» **Exercise goal**
In the copy, include every entry exactly but none of its images.

(Object change listings)
####

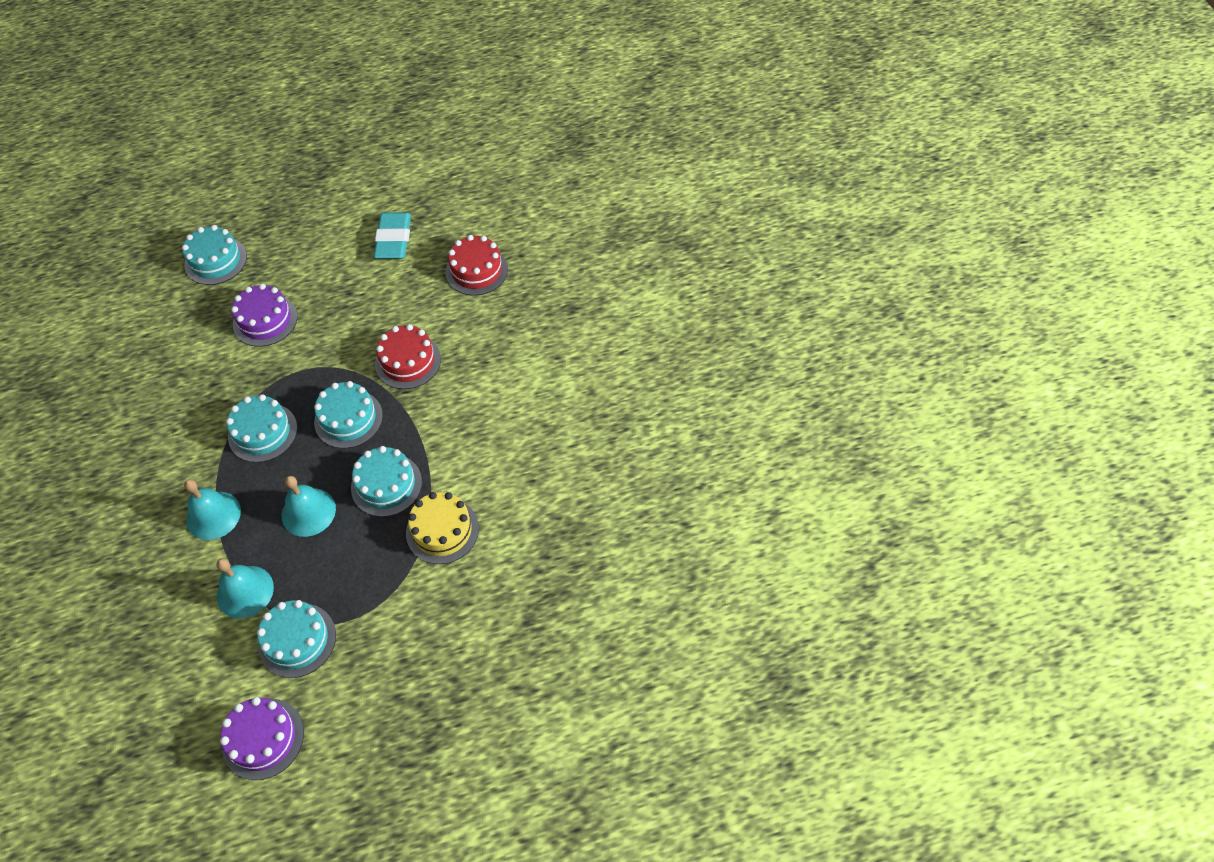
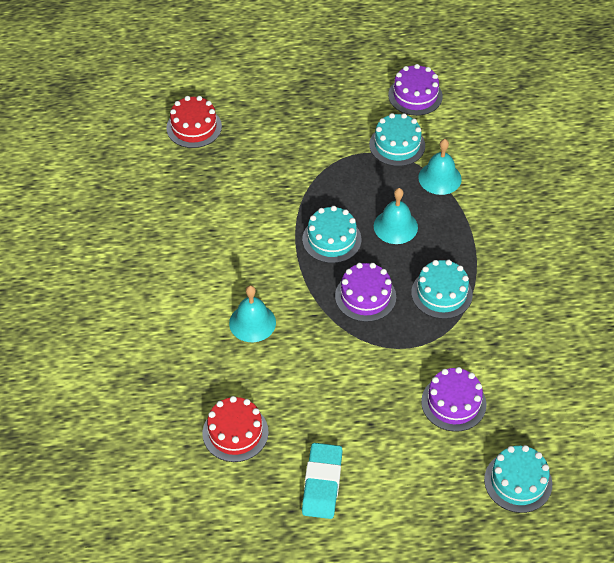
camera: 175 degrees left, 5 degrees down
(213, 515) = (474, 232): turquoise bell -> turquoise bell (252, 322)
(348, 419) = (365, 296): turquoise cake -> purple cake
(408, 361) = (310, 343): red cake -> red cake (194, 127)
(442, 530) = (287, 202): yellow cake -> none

####

» **Task solution**
camera: 175 degrees left, 5 degrees down
(213, 515) = (474, 232): turquoise bell -> turquoise bell (252, 322)
(348, 419) = (365, 296): turquoise cake -> purple cake
(408, 361) = (310, 343): red cake -> red cake (194, 127)
(442, 530) = (287, 202): yellow cake -> none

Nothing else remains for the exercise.